**WHAT YOU SHOULD DO:**
Rewrite the data as a Markdown table with the columns "Row" and "Line," putting one line of the data in each row, numbered in order. Leave out the blank lines and the pictures.

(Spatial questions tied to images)
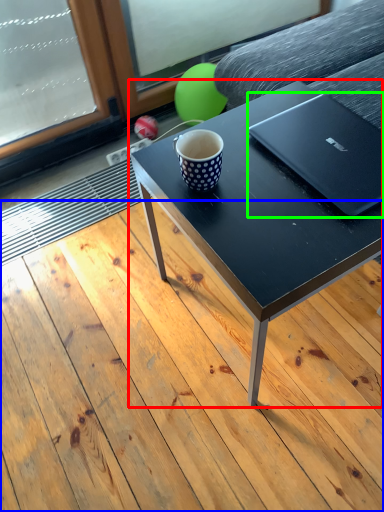
Question: Which object is positioned farthest from coffee table (highlighted by a red box)? Select from plank (highlighted by a blue box) and laptop (highlighted by a green box).

Choices:
 (A) plank
 (B) laptop

Answer: (A)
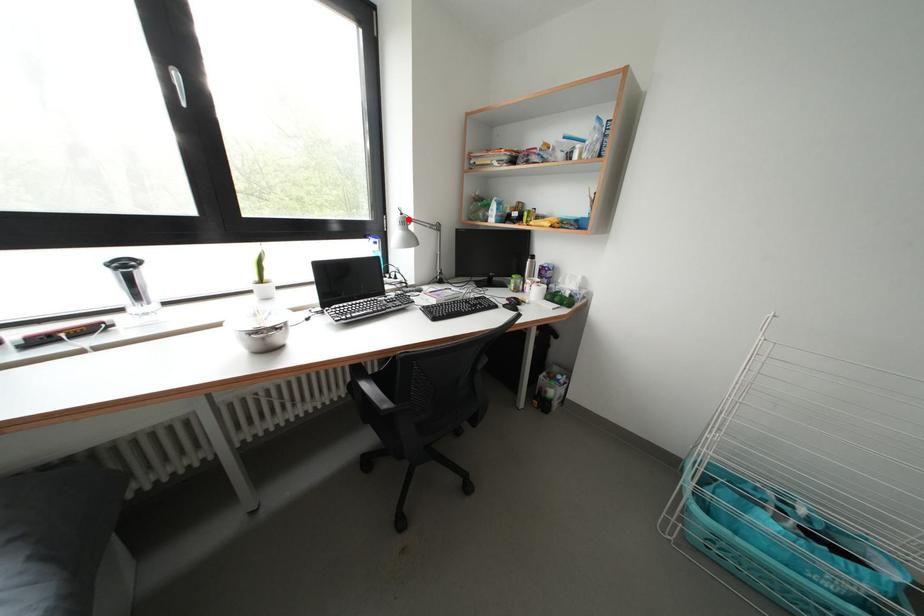
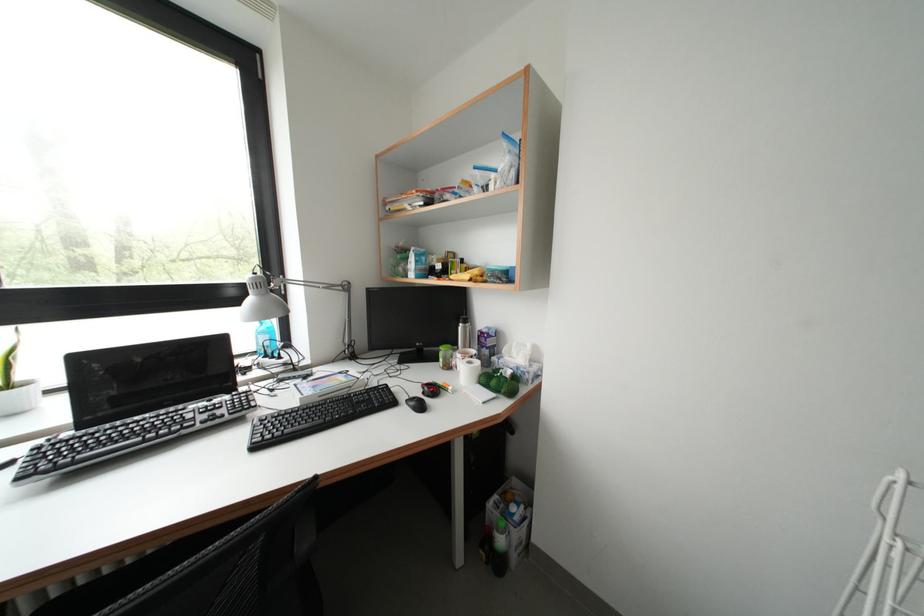
Question: I am providing you with two images of the same scene from different viewpoints. In image1, a red point is highlighted. Considering the same 3D point in image2, which of the following is correct?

**REPLY TO THE EXERCISE:**
| Row | Line |
|---|---|
| 1 | Question: Which object is positioned farthest from coffee table (highlighted by a red box)? Select from plank (highlighted by a blue box) and laptop (highlighted by a green box). |
| 2 | Choices: |
| 3 |  (A) plank |
| 4 |  (B) laptop |
| 5 | Answer: (A) |
| 6 | Question: I am providing you with two images of the same scene from different viewpoints. In image1, a red point is highlighted. Considering the same 3D point in image2, which of the following is correct? |